EXERCISE OBJECTIVE
Copy exactly the lines of the records below, and only those lines, beginning with the line that contains "none -> blue brick G8:I8 level 1" and ending with the line that contains "brown brick F4".

Data entries:
· · · ·

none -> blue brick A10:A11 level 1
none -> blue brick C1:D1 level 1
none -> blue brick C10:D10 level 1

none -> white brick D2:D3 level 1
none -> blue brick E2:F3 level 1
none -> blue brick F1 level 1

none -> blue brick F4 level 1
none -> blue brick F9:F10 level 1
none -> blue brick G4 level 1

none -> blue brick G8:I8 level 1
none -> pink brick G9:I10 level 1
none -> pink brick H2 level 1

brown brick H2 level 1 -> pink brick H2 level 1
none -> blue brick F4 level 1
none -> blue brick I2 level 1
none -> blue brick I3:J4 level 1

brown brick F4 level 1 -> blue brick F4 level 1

· · · ·

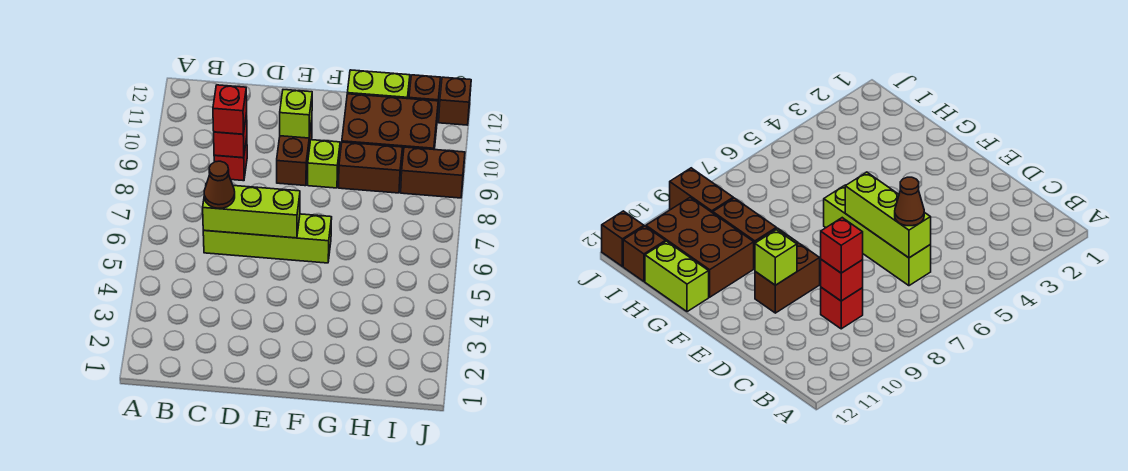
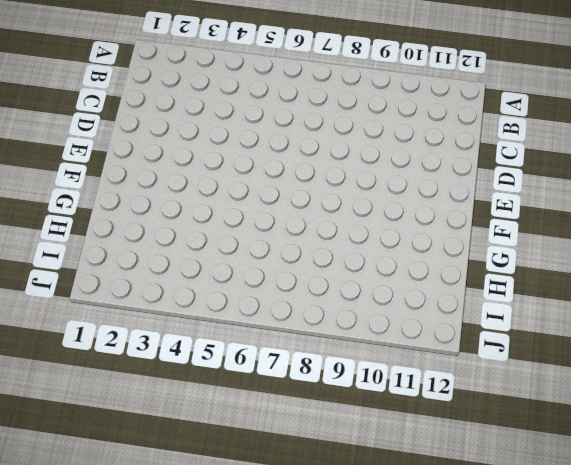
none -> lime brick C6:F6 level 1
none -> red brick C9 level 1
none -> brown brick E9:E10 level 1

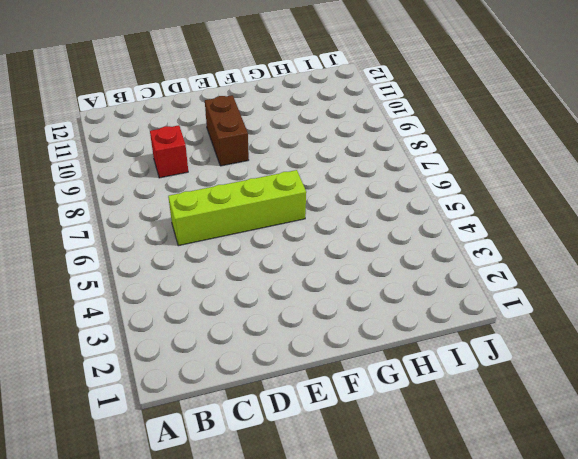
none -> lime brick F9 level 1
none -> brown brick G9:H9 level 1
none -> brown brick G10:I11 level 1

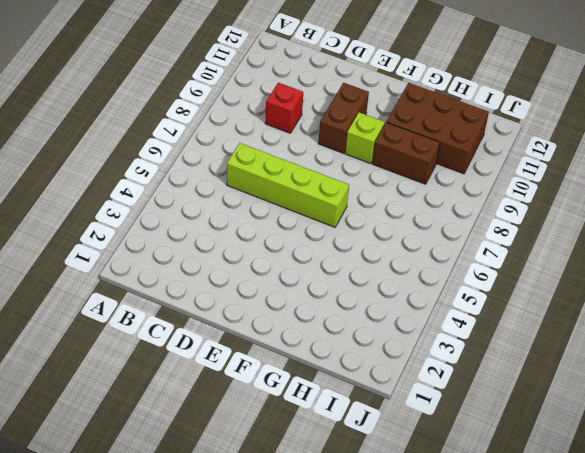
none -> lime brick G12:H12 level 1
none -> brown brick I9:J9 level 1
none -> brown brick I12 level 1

· · · ·

ANSWER BOX
none -> blue brick G8:I8 level 1
none -> pink brick G9:I10 level 1
none -> pink brick H2 level 1

brown brick H2 level 1 -> pink brick H2 level 1
none -> blue brick F4 level 1
none -> blue brick I2 level 1
none -> blue brick I3:J4 level 1

brown brick F4 level 1 -> blue brick F4 level 1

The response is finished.